** MATERIAL PROVIDED follows **
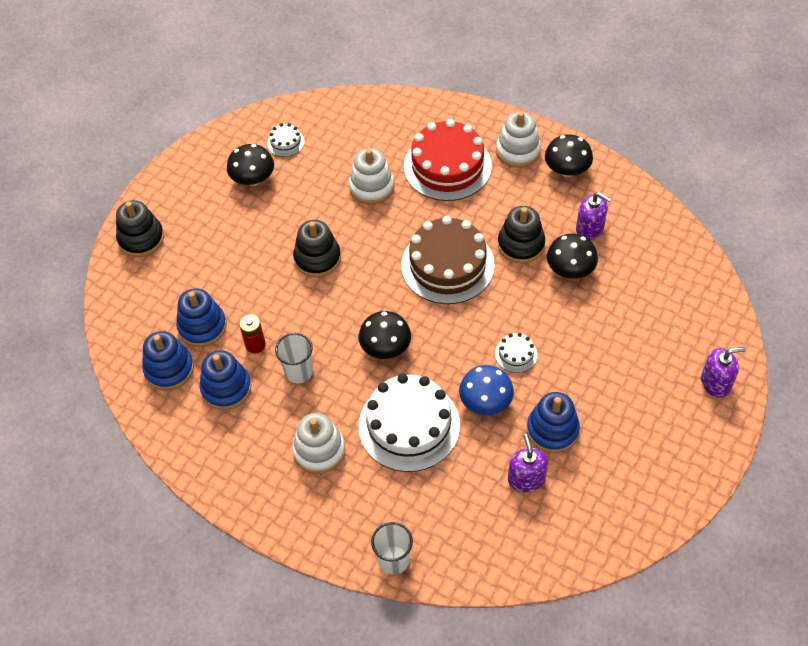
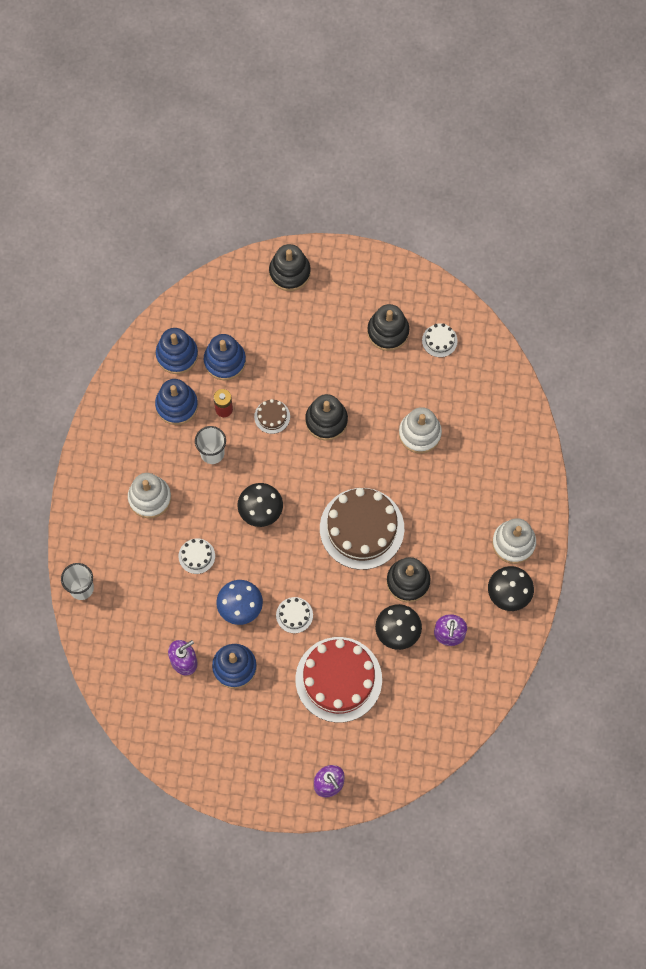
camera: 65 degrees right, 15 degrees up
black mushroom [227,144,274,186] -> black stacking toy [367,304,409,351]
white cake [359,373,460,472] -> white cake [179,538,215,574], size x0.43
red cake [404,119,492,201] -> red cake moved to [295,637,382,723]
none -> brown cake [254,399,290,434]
** End of MATERIAL PROVIDED **
- _YOUR TASK_: The records above are to be repeated word for word, with the pictures omitted.

- _OUTPUT BELOW_:
camera: 65 degrees right, 15 degrees up
black mushroom [227,144,274,186] -> black stacking toy [367,304,409,351]
white cake [359,373,460,472] -> white cake [179,538,215,574], size x0.43
red cake [404,119,492,201] -> red cake moved to [295,637,382,723]
none -> brown cake [254,399,290,434]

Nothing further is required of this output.